■ **Given data**
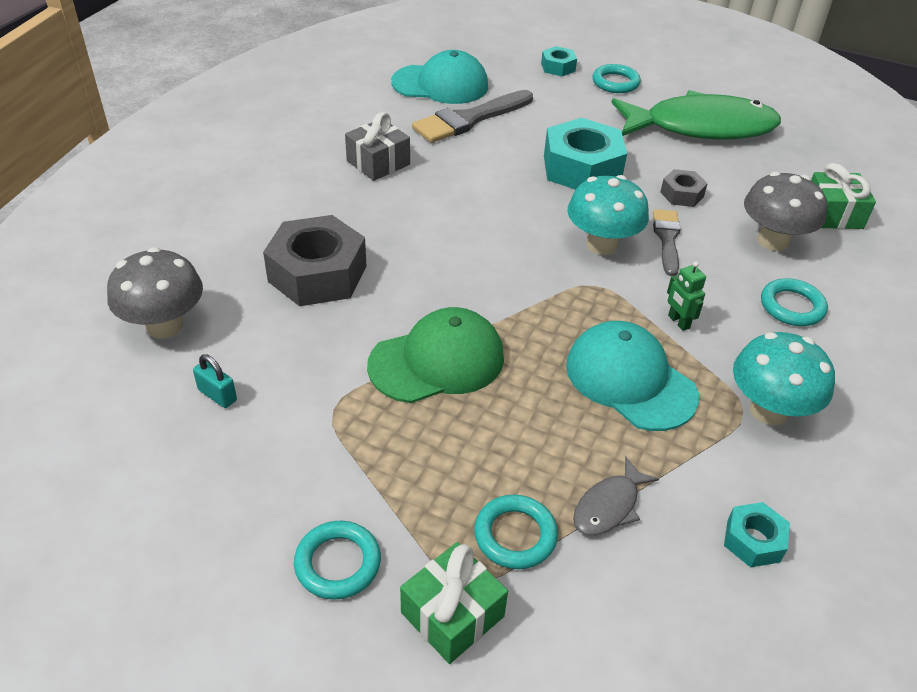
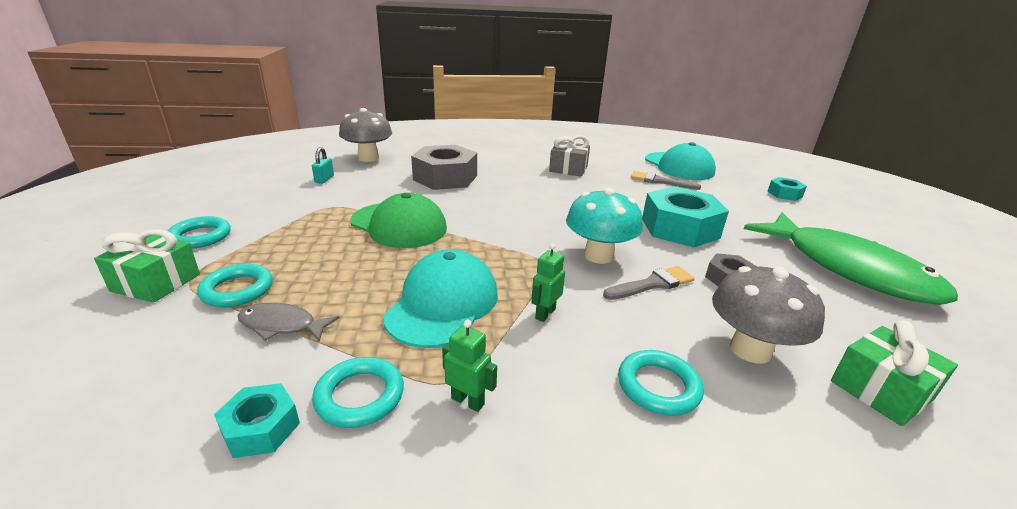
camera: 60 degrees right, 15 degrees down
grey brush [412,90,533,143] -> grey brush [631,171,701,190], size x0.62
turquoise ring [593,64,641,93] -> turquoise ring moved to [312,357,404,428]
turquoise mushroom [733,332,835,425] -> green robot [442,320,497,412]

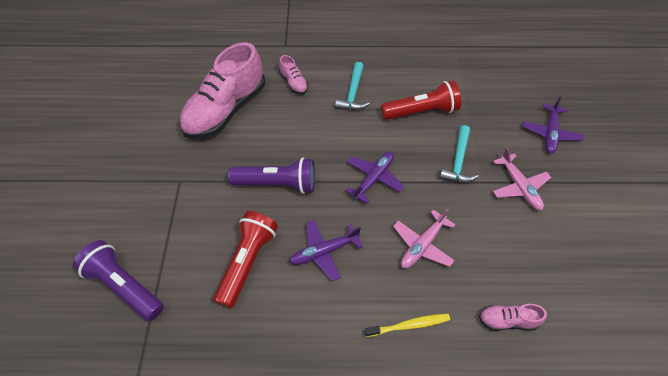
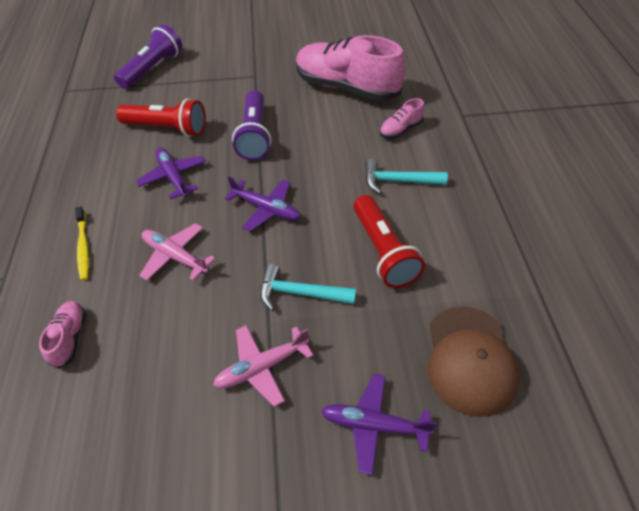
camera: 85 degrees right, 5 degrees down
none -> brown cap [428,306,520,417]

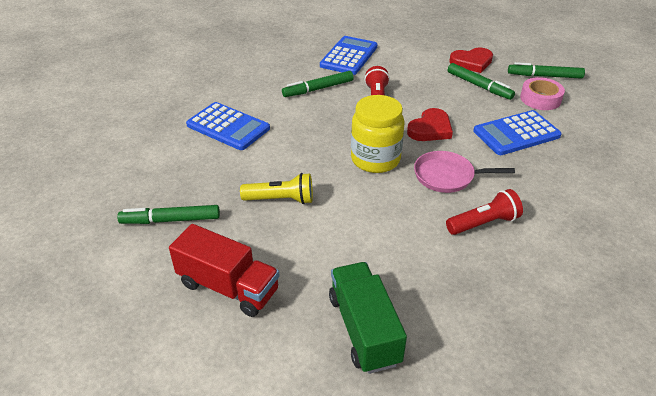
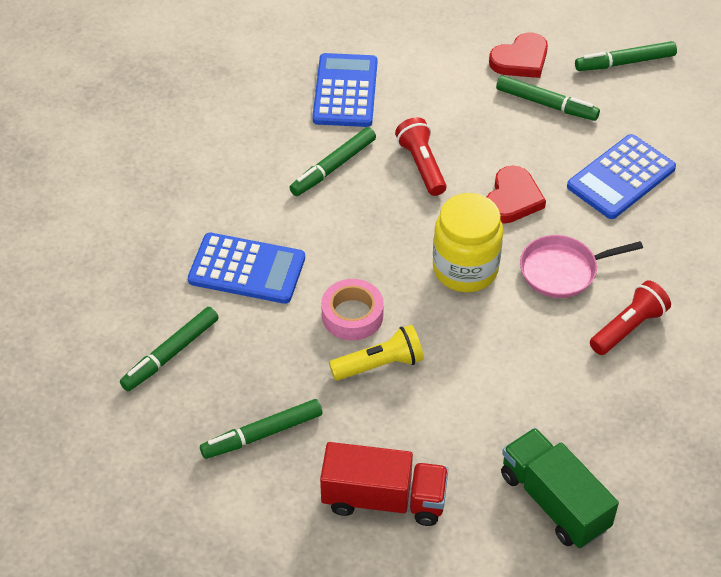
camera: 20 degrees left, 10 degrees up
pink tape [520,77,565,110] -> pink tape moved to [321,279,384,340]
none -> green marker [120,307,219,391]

■ **What the task asks**
Scan the material above for lines that contain the string "right", and copy each such line.

■ **Exercise answer**
camera: 60 degrees right, 15 degrees down
camera: 85 degrees right, 5 degrees down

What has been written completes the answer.